## Records for this task:
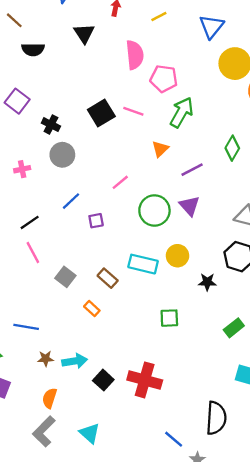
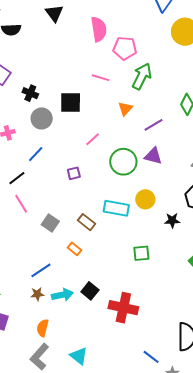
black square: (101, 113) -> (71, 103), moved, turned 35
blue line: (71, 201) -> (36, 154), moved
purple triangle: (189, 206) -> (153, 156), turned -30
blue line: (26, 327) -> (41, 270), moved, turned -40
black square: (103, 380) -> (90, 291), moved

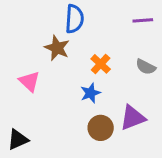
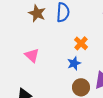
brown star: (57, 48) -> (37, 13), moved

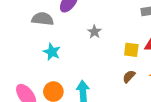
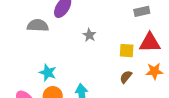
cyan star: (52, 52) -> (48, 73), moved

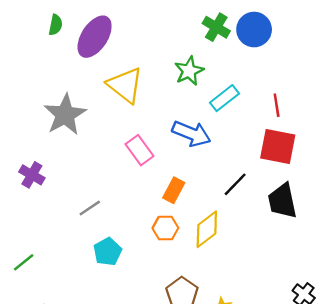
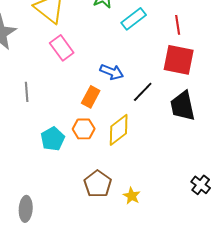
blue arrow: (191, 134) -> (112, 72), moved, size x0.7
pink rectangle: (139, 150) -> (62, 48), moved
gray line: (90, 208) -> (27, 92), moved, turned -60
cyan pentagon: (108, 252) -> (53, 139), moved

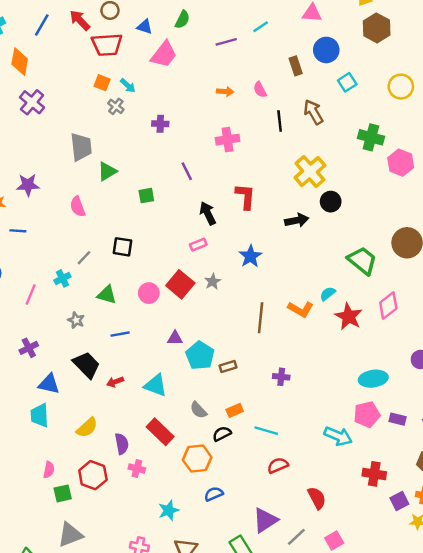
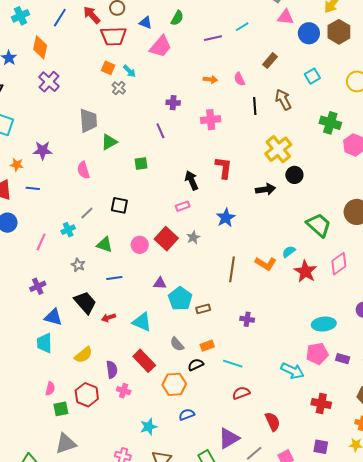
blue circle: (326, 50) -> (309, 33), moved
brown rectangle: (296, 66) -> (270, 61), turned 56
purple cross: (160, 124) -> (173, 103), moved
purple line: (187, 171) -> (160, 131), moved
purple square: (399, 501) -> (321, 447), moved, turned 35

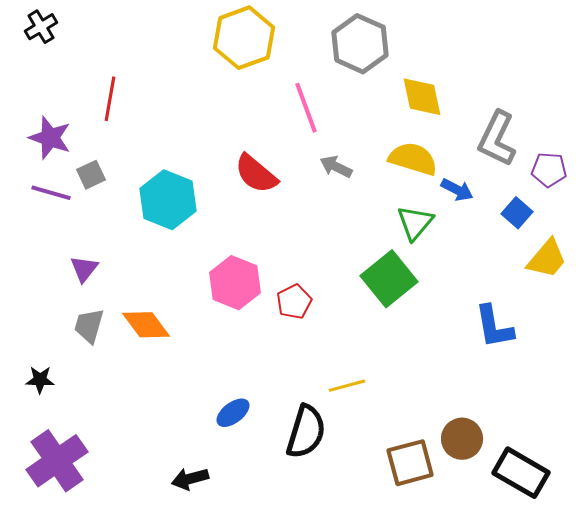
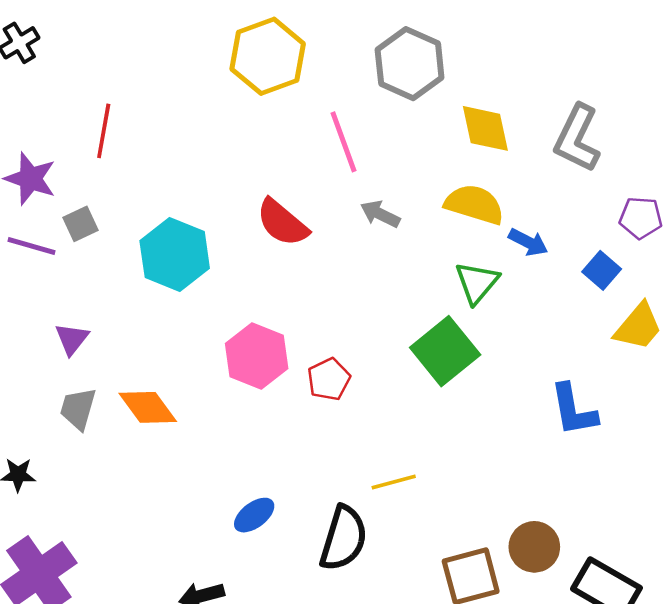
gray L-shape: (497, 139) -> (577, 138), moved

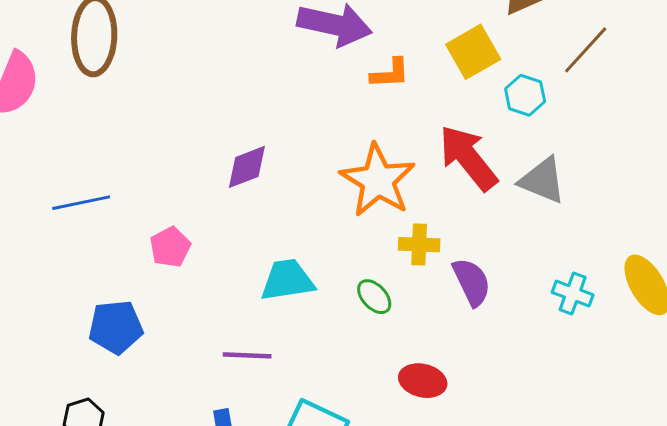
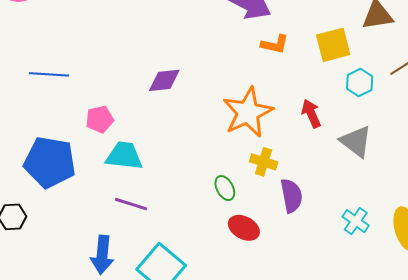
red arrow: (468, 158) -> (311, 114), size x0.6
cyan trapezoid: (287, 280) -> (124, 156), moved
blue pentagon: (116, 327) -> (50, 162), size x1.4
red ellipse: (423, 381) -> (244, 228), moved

## How to complete this task:
Go through the data above line by line, count those that contain the string "turned", and reply with the count only.

## Written answer:
6